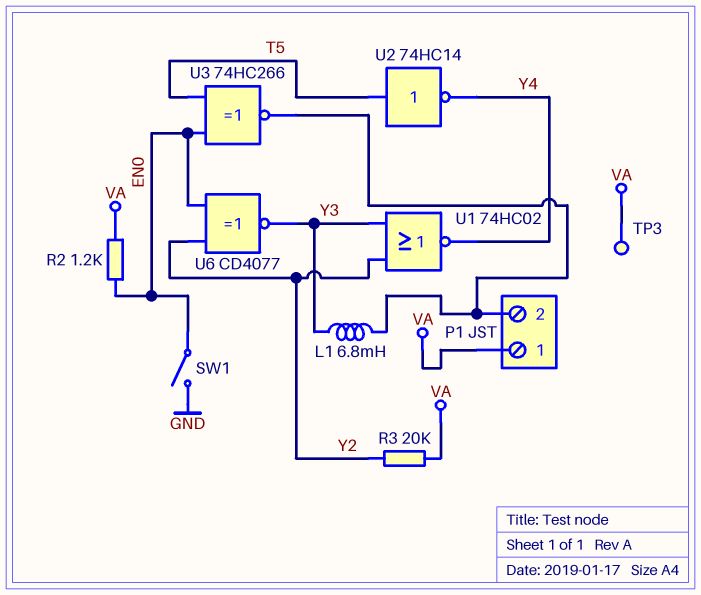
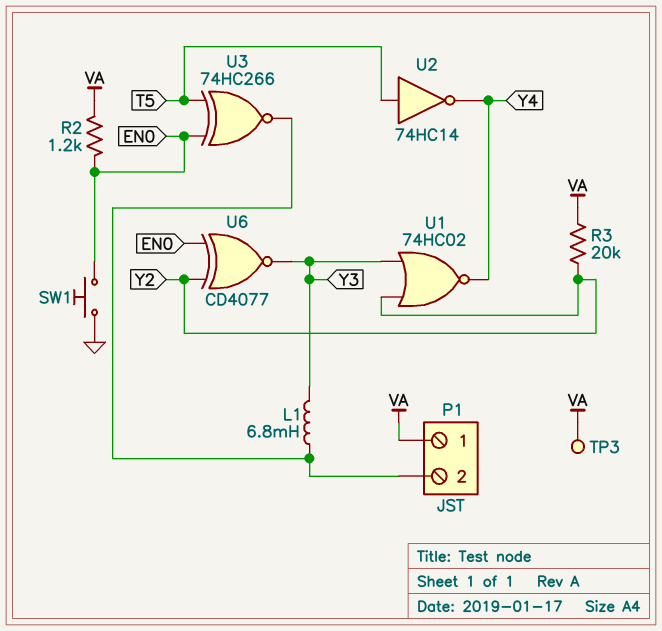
SW1: switch (EN0, GND) -> button (EN0, GND)

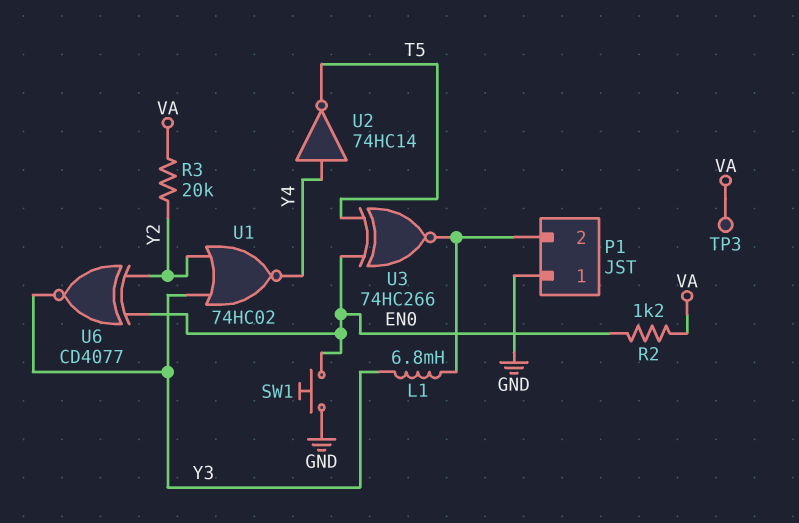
P1 pin 1: VA -> GND
U2: NOT 74HC14 (in T5, out Y4) -> NOT 74HC14 (in Y4, out T5)

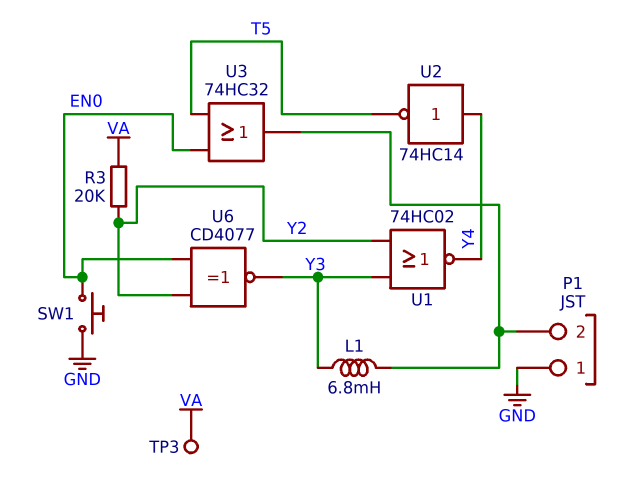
R2: 1.2k (EN0, VA) -> none
U3: XNOR 74HC266 (in EN0, in T5, out P1/2) -> OR 74HC32 (in EN0, in T5, out P1/2)

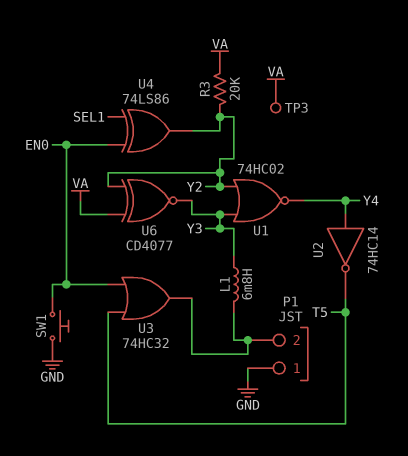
U4: none -> XOR 74LS86 (in EN0, in SEL1, out Y2)
U6: XNOR CD4077 (in EN0, in Y2, out Y3) -> XNOR CD4077 (in VA, in Y2, out Y3)

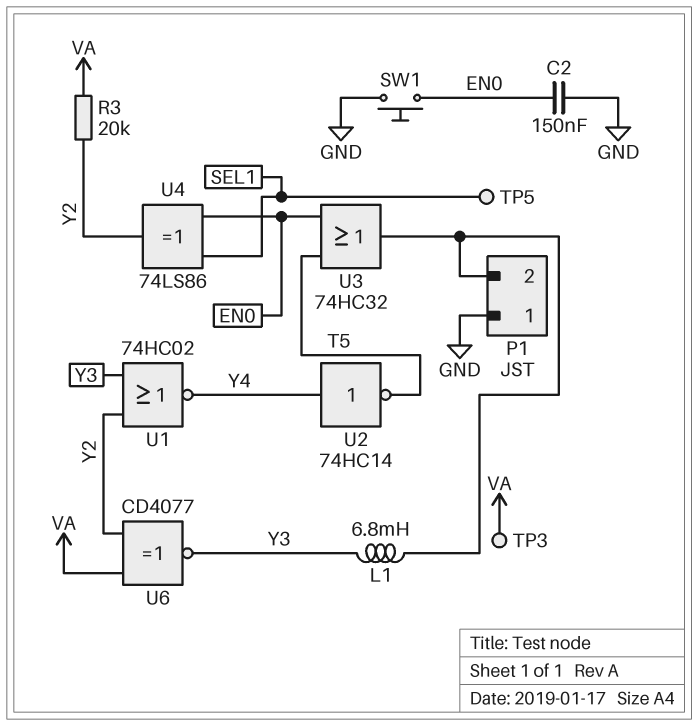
C2: none -> 150nF (EN0, GND)
TP5: none -> test point (SEL1)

-- -- --

:: PROBLEM DESCRIPTION ::
Final stretch of the data: repeat exactly each line from the one containing "P1 pin 1: VA -> GND" through the last, and omit all pictures.

:: ANSWER AREA ::
P1 pin 1: VA -> GND
U2: NOT 74HC14 (in T5, out Y4) -> NOT 74HC14 (in Y4, out T5)

R2: 1.2k (EN0, VA) -> none
U3: XNOR 74HC266 (in EN0, in T5, out P1/2) -> OR 74HC32 (in EN0, in T5, out P1/2)

U4: none -> XOR 74LS86 (in EN0, in SEL1, out Y2)
U6: XNOR CD4077 (in EN0, in Y2, out Y3) -> XNOR CD4077 (in VA, in Y2, out Y3)

C2: none -> 150nF (EN0, GND)
TP5: none -> test point (SEL1)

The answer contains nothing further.